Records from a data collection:
++++++++

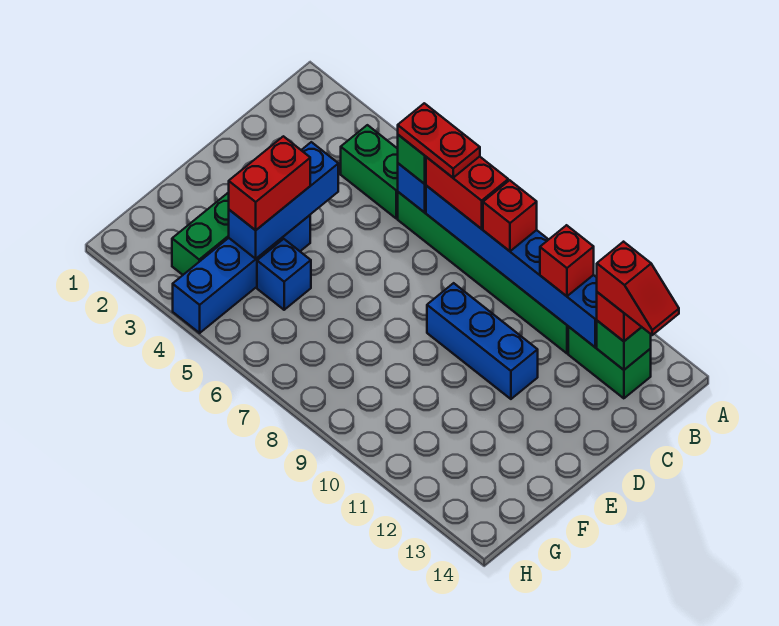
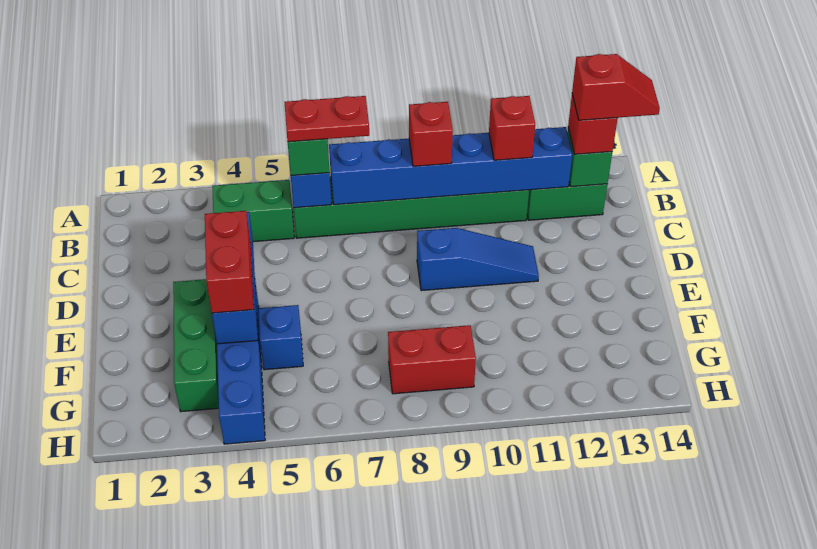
red brick B7:B8 level 3 -> red brick G8:G9 level 1
blue brick D9:D11 level 1 -> blue slope D9:D11 level 1 top 9

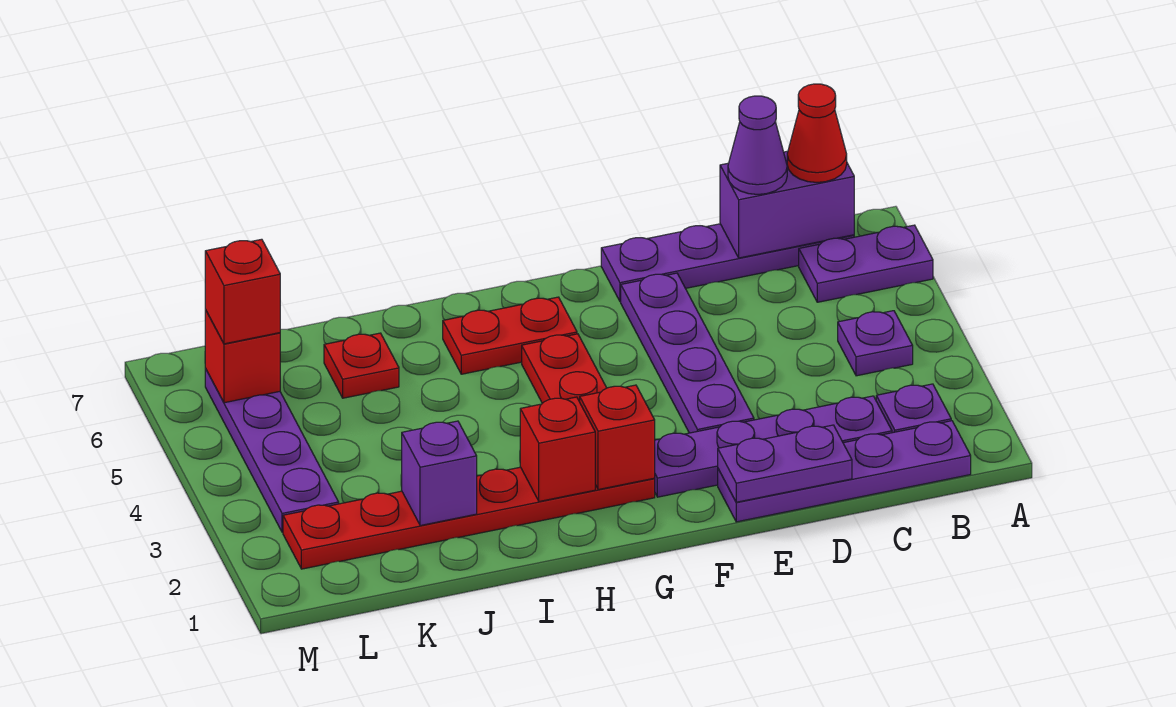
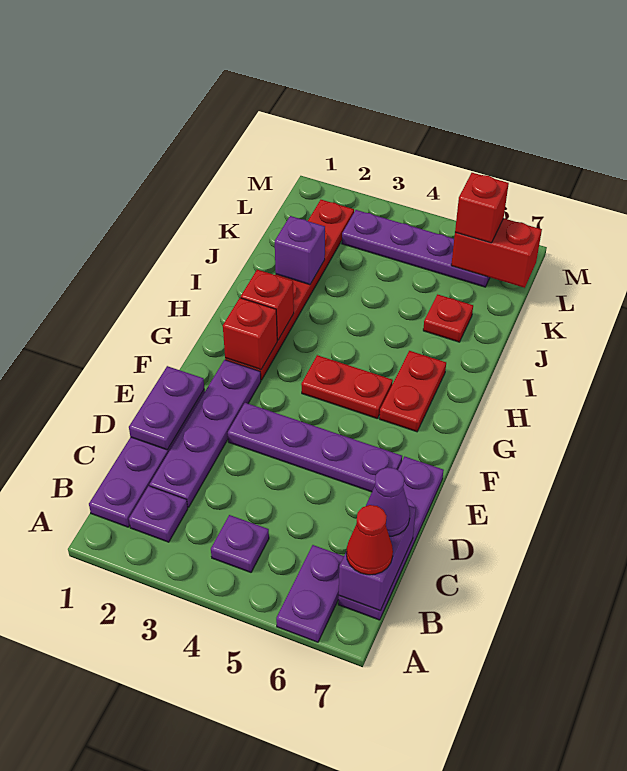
red brick L6 level 2 -> red brick L6:L7 level 2

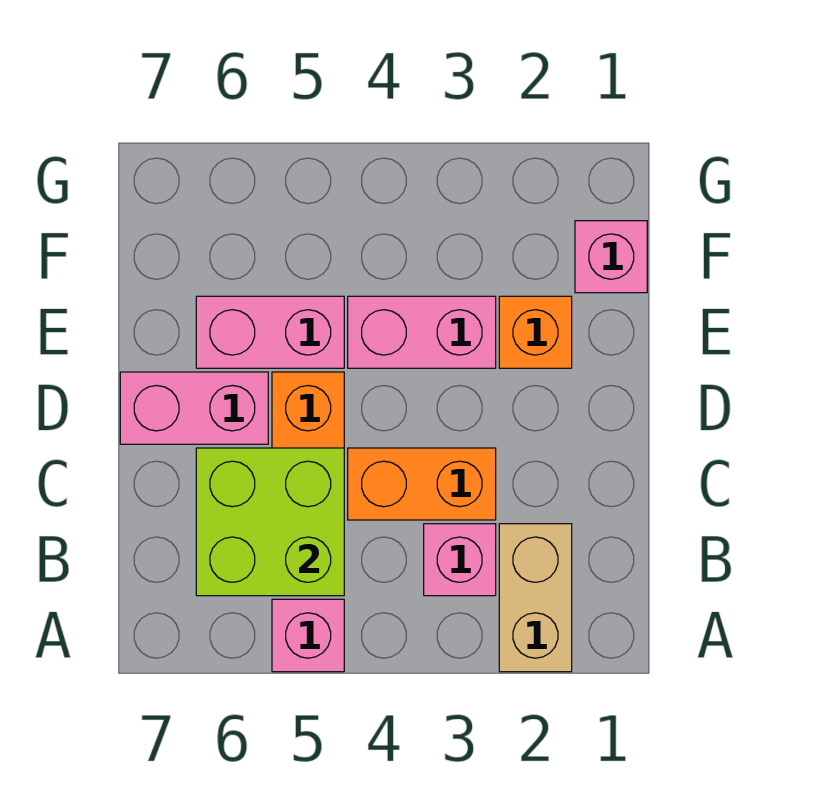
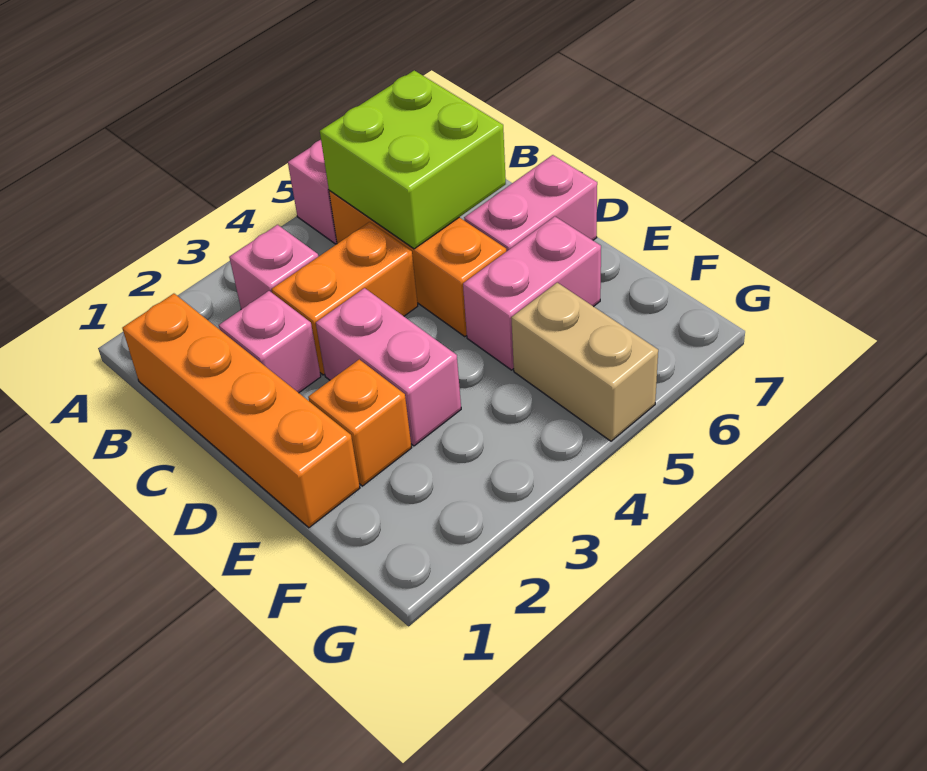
tan brick A2:B2 level 1 -> tan brick F5:G5 level 1
none -> orange brick B1:E1 level 1
pink brick E3:E4 level 1 -> pink brick D3:E3 level 1
pink brick F1 level 1 -> pink brick C2 level 1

++++++++

*What you will do*:
Every entry above needs to be duplicated precisely, and none of the pictures should appear.

*Result for this exercise*:
red brick B7:B8 level 3 -> red brick G8:G9 level 1
blue brick D9:D11 level 1 -> blue slope D9:D11 level 1 top 9

red brick L6 level 2 -> red brick L6:L7 level 2

tan brick A2:B2 level 1 -> tan brick F5:G5 level 1
none -> orange brick B1:E1 level 1
pink brick E3:E4 level 1 -> pink brick D3:E3 level 1
pink brick F1 level 1 -> pink brick C2 level 1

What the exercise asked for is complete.